Instructions to follow:
Verbatim copy without pictures. Please print every entry as it stands.

Data to process:
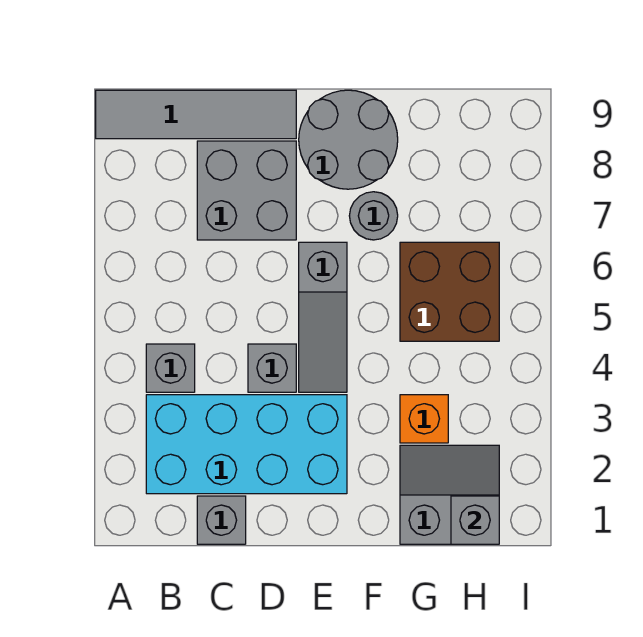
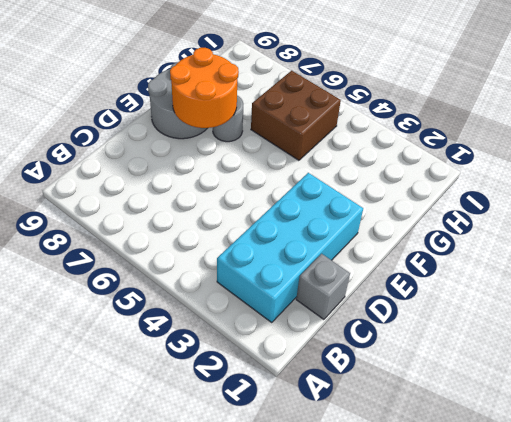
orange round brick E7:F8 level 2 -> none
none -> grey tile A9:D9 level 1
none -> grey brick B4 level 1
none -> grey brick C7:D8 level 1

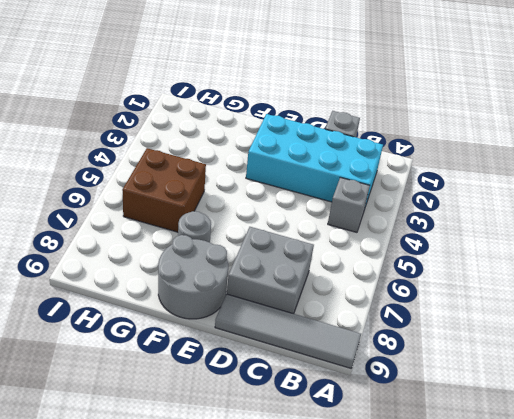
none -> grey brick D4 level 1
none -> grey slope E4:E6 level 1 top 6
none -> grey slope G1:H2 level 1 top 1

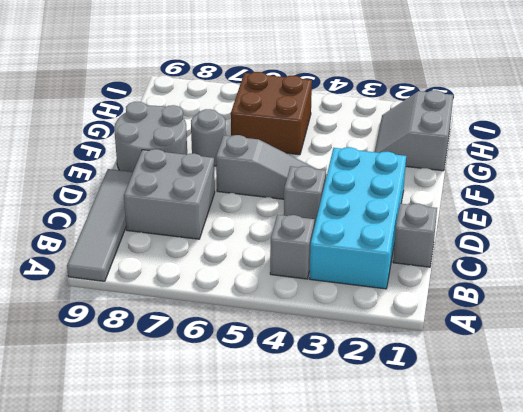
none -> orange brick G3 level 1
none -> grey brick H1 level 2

Answer for this exercise:
orange round brick E7:F8 level 2 -> none
none -> grey tile A9:D9 level 1
none -> grey brick B4 level 1
none -> grey brick C7:D8 level 1

none -> grey brick D4 level 1
none -> grey slope E4:E6 level 1 top 6
none -> grey slope G1:H2 level 1 top 1

none -> orange brick G3 level 1
none -> grey brick H1 level 2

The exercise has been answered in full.